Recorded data
--- START ---

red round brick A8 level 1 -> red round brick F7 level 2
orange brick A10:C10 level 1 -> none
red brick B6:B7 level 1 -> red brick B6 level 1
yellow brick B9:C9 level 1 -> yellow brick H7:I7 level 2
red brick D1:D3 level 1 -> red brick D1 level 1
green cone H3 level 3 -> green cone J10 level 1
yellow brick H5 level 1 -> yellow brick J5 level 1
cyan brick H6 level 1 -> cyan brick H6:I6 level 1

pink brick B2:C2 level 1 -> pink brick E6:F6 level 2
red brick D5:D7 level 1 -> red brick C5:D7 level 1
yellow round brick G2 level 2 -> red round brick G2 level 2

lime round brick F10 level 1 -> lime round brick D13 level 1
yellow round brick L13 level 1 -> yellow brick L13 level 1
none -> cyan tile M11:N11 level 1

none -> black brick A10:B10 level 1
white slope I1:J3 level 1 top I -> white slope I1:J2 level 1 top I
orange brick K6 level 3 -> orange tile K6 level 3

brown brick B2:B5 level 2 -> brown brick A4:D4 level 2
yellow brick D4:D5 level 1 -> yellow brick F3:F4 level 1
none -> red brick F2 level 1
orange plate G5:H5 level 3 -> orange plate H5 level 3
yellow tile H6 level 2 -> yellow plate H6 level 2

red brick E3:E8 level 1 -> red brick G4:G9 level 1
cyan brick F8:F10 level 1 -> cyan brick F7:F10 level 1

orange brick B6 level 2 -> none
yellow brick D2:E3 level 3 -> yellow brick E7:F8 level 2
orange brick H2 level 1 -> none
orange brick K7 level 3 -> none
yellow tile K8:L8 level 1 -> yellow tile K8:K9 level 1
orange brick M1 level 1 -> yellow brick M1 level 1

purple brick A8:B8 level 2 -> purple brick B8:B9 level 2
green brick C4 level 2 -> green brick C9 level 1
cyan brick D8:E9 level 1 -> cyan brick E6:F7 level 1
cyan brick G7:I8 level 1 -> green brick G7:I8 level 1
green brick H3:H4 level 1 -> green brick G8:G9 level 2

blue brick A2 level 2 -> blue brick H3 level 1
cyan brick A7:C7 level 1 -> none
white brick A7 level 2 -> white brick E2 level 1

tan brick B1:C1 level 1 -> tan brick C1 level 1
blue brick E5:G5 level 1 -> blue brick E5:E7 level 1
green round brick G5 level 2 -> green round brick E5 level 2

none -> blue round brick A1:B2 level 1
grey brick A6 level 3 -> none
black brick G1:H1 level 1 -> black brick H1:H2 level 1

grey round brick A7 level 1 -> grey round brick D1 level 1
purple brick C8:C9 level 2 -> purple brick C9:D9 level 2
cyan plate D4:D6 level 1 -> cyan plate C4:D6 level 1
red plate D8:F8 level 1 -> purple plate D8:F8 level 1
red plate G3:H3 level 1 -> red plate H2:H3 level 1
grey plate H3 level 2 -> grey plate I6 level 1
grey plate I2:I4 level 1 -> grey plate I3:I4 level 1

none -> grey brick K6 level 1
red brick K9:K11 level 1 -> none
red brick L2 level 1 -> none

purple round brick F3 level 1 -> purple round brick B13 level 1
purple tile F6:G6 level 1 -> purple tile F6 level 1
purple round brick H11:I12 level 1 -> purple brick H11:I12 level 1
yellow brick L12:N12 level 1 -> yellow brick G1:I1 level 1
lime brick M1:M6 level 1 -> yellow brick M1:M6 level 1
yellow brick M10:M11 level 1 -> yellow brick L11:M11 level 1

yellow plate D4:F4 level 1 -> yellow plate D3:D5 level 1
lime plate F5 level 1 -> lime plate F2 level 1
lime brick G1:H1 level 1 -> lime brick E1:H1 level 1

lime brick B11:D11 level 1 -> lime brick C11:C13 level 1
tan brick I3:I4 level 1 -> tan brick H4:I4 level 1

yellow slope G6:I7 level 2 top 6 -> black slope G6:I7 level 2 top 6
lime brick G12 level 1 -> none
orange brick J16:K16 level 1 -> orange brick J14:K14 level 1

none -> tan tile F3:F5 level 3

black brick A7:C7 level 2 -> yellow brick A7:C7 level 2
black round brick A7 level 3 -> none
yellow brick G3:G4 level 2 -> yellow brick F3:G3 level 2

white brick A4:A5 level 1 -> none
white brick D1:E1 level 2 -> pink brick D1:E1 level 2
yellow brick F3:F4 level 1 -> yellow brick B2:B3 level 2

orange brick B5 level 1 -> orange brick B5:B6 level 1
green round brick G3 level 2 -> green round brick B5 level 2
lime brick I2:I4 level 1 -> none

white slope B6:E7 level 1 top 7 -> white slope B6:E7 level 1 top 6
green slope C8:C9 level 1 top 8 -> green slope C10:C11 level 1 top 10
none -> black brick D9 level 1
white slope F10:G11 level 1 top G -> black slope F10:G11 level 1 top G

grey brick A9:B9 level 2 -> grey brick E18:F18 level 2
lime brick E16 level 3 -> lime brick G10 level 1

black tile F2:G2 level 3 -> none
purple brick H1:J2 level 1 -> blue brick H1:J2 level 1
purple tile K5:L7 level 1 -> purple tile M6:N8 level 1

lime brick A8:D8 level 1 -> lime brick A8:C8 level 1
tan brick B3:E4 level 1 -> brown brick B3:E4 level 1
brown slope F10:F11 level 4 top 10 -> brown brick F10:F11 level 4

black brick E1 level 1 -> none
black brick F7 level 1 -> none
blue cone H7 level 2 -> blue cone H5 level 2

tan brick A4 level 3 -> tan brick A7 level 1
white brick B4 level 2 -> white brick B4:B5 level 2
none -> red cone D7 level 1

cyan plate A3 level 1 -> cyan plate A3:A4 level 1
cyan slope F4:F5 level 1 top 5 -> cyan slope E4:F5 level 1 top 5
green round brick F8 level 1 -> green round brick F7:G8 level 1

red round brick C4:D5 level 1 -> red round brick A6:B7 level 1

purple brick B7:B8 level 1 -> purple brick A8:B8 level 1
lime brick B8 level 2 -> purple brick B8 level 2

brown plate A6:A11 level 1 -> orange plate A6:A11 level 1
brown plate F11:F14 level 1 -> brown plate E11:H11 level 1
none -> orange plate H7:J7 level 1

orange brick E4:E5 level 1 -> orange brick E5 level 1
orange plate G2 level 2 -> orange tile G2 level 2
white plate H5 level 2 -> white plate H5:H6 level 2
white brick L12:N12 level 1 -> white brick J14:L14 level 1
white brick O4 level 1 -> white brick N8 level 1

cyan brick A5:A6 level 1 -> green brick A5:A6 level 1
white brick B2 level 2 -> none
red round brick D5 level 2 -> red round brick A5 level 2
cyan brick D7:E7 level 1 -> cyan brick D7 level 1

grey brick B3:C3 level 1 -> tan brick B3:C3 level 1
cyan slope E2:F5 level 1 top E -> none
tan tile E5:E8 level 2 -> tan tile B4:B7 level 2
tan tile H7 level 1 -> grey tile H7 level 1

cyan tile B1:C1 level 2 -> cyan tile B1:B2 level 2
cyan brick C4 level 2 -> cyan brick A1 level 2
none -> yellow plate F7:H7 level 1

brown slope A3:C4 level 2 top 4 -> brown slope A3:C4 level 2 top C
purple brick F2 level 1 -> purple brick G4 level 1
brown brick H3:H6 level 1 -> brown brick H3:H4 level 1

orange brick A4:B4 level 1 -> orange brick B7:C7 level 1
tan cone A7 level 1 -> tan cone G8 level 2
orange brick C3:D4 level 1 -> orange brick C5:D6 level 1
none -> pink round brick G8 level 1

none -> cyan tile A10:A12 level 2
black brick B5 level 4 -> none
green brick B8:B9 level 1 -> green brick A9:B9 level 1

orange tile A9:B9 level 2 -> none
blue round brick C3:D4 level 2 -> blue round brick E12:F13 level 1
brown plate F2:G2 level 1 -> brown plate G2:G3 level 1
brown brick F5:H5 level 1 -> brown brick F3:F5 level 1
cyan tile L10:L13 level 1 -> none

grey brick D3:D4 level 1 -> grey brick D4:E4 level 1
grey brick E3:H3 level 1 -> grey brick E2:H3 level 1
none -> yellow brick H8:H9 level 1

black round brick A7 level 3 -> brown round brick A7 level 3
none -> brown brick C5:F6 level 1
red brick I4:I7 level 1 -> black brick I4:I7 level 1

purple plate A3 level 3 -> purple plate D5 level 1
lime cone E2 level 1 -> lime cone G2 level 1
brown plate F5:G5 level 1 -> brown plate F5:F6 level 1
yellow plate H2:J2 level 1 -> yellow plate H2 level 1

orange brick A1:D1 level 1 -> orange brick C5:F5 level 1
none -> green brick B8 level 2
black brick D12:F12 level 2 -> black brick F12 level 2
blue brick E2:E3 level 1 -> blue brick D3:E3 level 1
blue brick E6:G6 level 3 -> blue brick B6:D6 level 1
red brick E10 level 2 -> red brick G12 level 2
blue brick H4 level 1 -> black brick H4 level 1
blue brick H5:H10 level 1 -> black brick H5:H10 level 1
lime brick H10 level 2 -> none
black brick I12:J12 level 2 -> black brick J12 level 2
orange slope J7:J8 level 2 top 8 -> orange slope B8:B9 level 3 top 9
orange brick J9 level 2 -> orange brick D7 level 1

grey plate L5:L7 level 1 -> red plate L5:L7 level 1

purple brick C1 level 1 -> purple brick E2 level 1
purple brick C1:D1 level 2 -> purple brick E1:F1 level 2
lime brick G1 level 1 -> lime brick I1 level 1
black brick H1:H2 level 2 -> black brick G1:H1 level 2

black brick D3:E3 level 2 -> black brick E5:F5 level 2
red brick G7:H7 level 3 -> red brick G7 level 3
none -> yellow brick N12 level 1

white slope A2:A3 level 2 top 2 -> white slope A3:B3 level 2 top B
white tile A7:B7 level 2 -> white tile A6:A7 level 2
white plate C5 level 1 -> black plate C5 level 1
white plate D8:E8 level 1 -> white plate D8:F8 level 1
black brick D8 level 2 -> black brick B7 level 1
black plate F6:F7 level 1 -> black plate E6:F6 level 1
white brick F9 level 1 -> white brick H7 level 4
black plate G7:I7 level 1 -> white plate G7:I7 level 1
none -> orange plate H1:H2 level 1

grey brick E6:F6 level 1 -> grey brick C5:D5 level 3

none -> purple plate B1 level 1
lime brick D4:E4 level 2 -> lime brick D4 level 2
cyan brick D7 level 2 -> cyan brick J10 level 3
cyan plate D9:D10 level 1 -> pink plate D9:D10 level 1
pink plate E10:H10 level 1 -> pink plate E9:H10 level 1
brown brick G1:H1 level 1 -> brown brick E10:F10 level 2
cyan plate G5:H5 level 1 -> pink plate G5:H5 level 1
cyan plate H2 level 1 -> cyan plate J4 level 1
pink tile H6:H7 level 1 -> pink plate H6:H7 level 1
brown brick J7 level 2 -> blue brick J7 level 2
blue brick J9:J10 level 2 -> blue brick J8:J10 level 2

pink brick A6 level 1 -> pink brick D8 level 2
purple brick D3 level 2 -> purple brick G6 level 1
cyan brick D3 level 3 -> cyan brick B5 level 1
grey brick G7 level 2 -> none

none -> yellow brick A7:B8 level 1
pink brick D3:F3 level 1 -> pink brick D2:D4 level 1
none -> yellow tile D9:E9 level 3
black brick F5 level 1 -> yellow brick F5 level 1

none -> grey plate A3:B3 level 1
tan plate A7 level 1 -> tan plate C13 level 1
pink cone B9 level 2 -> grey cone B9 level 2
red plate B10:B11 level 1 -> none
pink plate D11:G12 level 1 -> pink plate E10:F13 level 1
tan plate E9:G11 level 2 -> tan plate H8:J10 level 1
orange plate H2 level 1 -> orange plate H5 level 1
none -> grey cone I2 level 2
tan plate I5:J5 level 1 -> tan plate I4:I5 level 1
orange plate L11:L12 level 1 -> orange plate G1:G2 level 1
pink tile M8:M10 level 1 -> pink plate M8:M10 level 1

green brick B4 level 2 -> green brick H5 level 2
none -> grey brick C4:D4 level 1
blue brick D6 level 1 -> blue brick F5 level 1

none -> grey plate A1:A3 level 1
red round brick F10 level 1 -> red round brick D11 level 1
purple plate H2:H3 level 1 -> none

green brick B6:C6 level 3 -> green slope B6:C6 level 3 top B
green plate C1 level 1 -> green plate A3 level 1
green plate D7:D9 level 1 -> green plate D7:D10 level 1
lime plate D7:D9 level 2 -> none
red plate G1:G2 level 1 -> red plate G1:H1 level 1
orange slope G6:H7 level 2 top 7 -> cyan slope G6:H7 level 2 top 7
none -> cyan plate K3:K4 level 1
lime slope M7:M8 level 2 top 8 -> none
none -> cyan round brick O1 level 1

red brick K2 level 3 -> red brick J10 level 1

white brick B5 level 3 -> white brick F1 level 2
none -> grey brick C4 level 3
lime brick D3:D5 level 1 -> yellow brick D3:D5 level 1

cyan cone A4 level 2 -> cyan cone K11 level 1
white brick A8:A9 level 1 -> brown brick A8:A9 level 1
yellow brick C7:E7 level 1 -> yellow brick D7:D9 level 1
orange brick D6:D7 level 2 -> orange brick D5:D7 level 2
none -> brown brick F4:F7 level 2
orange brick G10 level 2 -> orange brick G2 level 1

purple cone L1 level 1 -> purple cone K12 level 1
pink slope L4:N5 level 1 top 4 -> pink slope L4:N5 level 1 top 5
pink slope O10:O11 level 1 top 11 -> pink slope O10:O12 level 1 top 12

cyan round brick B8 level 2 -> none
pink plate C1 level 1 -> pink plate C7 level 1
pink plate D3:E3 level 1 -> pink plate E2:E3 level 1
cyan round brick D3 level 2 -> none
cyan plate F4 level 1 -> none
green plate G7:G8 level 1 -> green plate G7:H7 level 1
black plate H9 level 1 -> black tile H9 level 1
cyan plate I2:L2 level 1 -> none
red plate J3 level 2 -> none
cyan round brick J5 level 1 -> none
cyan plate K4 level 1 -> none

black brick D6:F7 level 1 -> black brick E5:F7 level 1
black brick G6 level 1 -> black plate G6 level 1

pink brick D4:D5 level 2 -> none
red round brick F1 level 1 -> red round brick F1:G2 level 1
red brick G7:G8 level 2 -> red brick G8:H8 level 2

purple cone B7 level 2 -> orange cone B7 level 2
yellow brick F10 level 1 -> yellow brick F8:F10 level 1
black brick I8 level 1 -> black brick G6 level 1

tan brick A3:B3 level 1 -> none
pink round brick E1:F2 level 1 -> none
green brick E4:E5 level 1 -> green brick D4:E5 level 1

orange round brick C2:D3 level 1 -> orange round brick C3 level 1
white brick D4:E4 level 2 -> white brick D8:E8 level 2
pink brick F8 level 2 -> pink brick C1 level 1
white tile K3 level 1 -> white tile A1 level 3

--- END ---

- **DIRECTIONS**
The reply should hold only the lines from the top of the records through the line that has "yellow brick H5", each one exact.

- **THE COMPLETED TASK**
red round brick A8 level 1 -> red round brick F7 level 2
orange brick A10:C10 level 1 -> none
red brick B6:B7 level 1 -> red brick B6 level 1
yellow brick B9:C9 level 1 -> yellow brick H7:I7 level 2
red brick D1:D3 level 1 -> red brick D1 level 1
green cone H3 level 3 -> green cone J10 level 1
yellow brick H5 level 1 -> yellow brick J5 level 1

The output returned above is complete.